*PROBLEM DESCRIPTION*. Below are some records; quote exactly the lines from the one that contains "R15: 6.8k (+5V, NET27) -> 6.8k (+5V, NET2)" through the one that contains "SW2: switch (+5V, NET3) -> button (+5V, NET3)", inclusive, and no others.

*RECORDS FOR PROCESSING*.
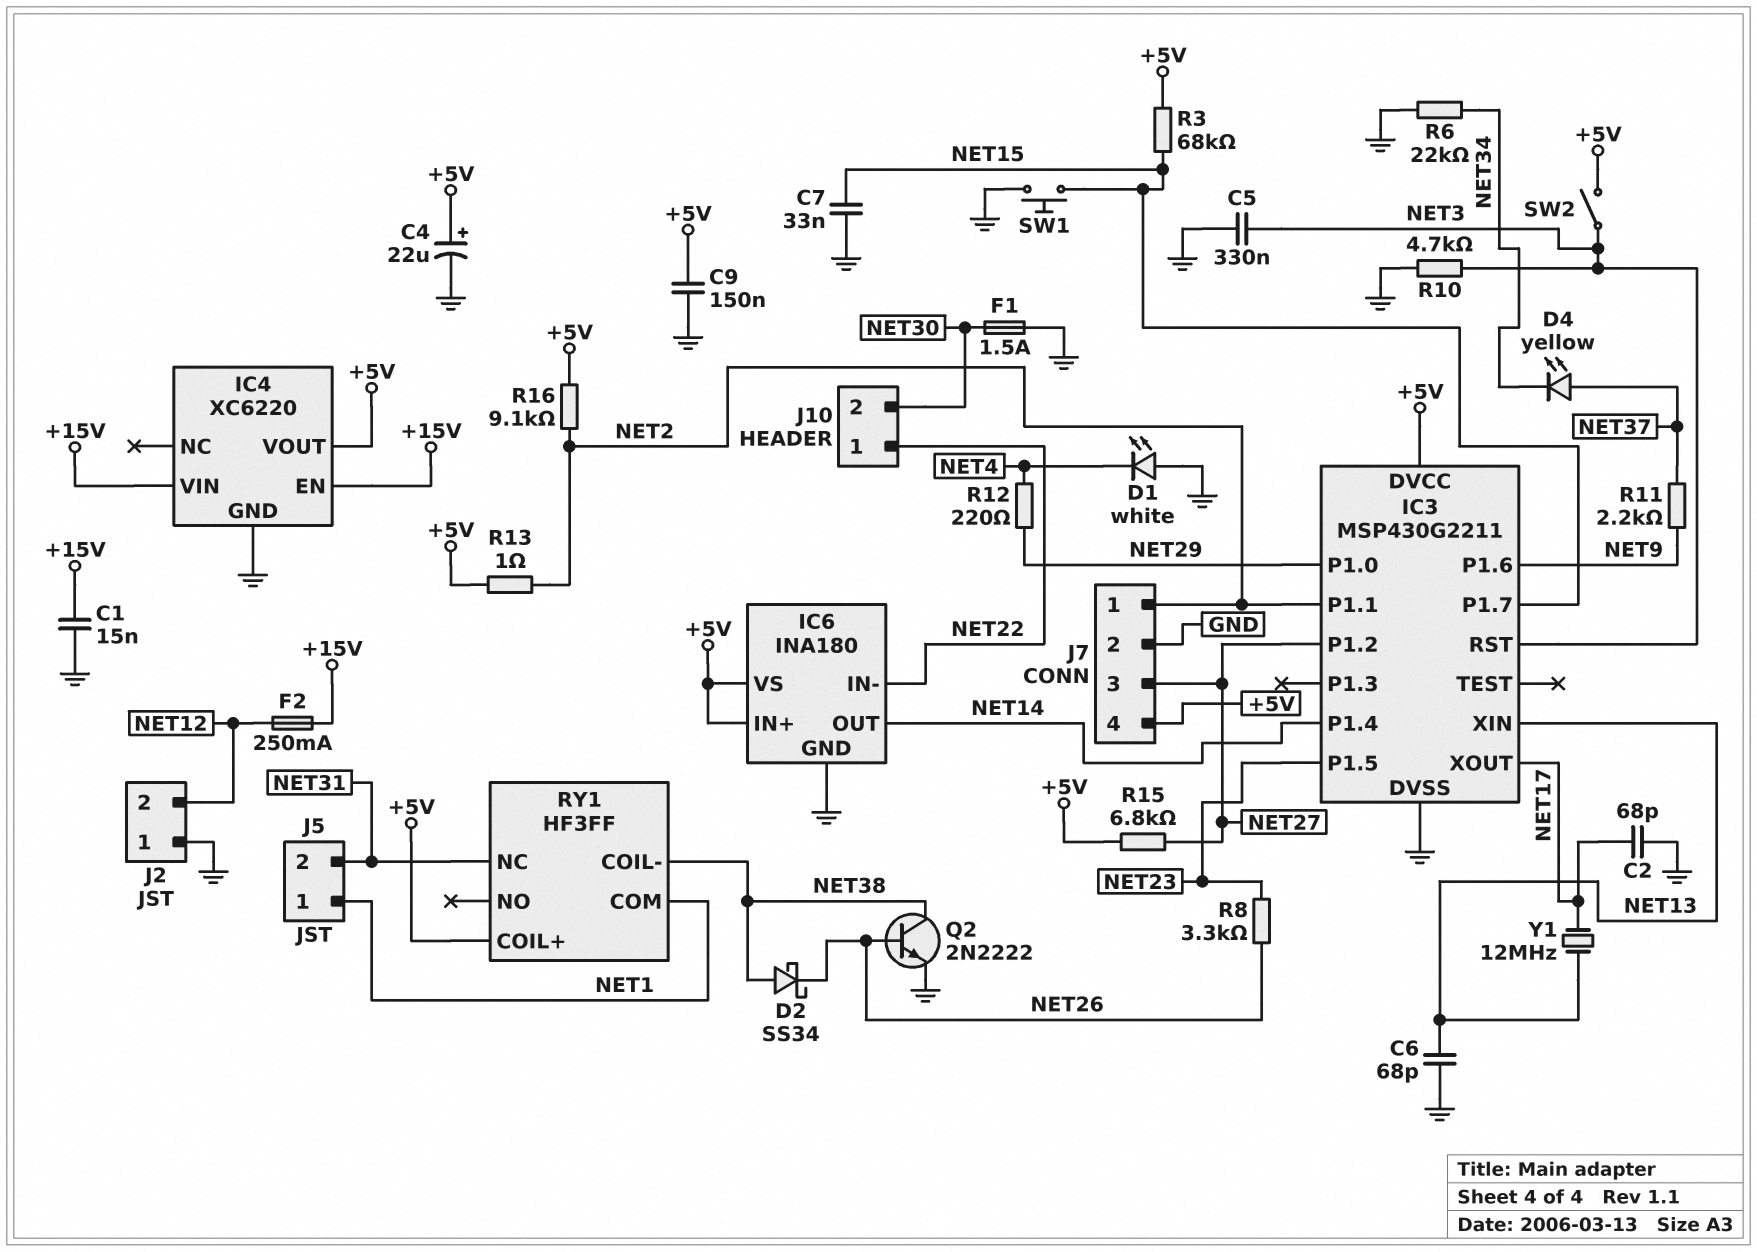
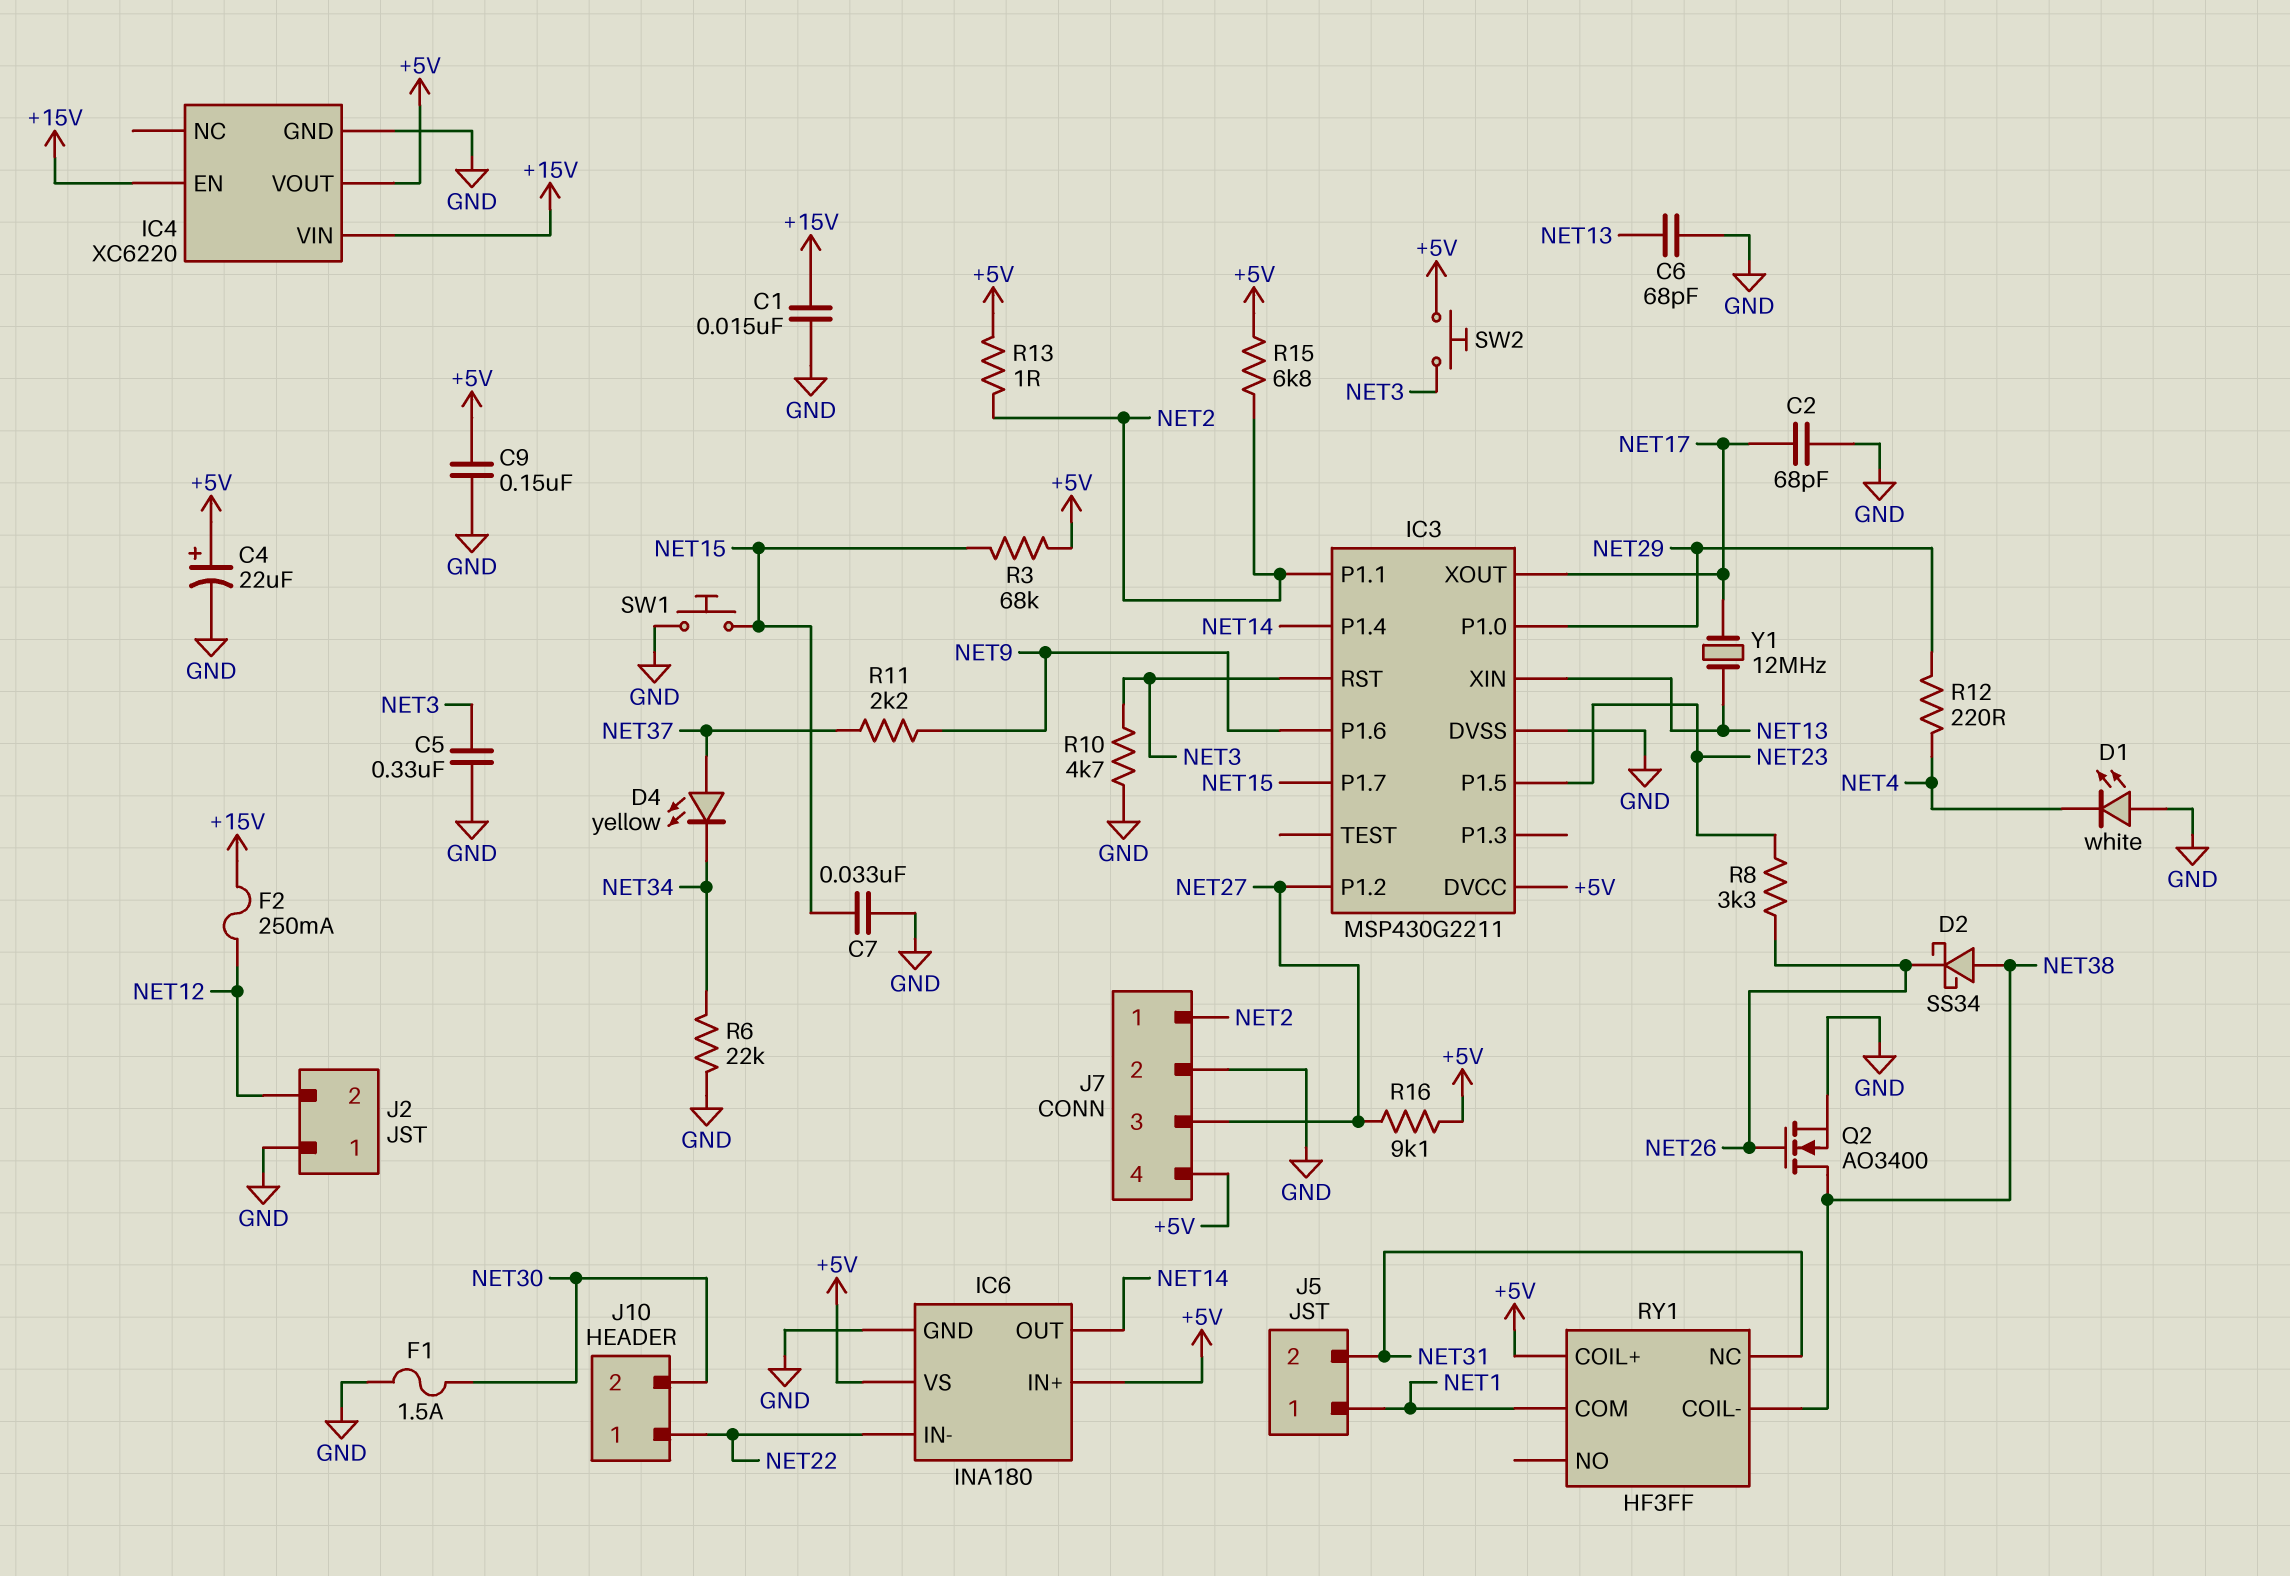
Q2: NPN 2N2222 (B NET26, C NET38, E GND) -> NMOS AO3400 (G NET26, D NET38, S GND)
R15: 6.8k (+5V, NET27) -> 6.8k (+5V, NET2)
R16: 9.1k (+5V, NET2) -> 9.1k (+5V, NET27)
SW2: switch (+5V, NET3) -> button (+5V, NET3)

--

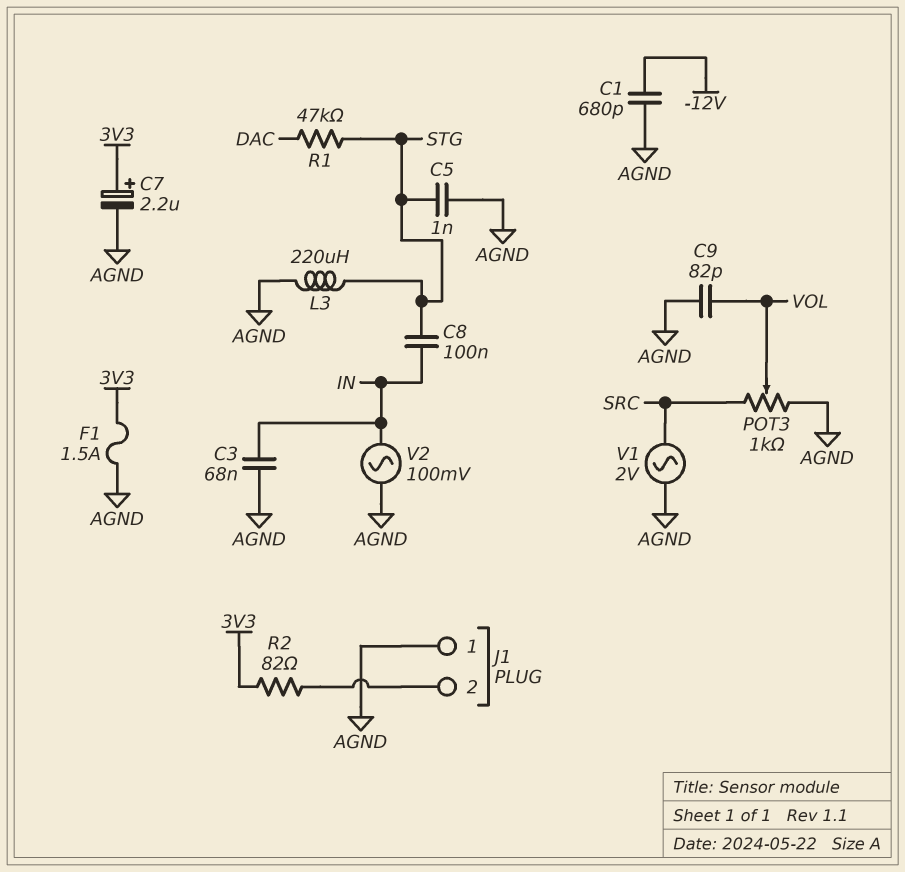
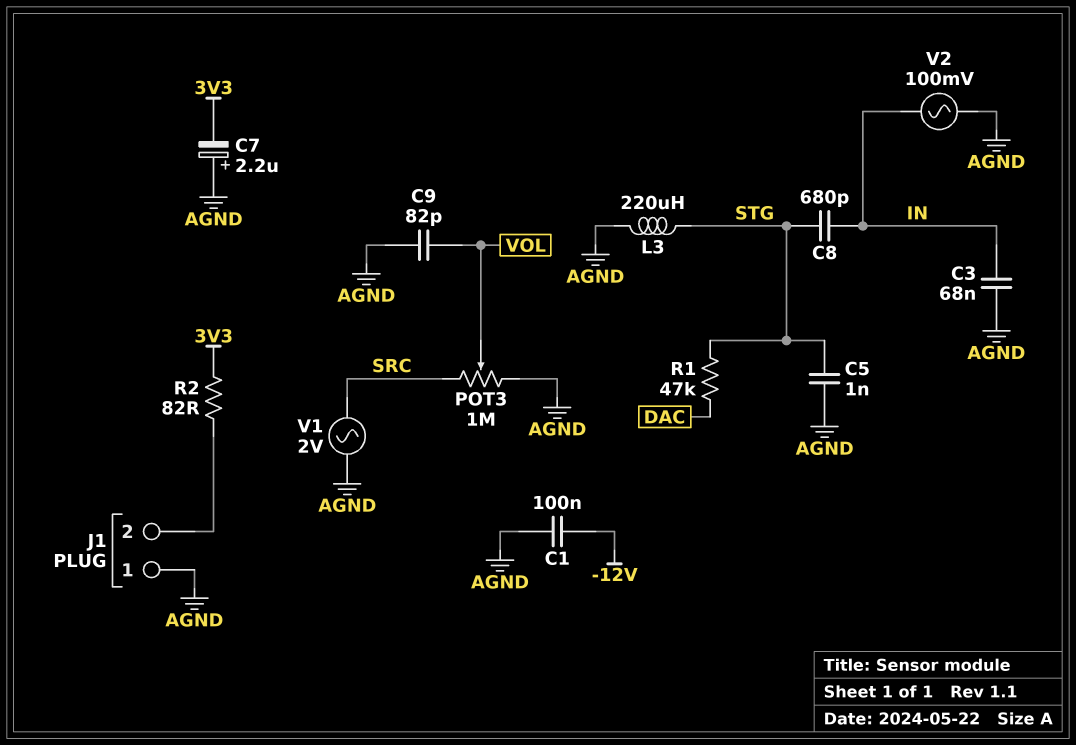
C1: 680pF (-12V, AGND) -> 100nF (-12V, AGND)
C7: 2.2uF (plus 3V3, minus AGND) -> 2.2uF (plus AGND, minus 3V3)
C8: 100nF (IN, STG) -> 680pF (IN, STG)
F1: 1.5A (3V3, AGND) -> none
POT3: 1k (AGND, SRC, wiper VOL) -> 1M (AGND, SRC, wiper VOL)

*ANSWER TO THE EXERCISE*.
R15: 6.8k (+5V, NET27) -> 6.8k (+5V, NET2)
R16: 9.1k (+5V, NET2) -> 9.1k (+5V, NET27)
SW2: switch (+5V, NET3) -> button (+5V, NET3)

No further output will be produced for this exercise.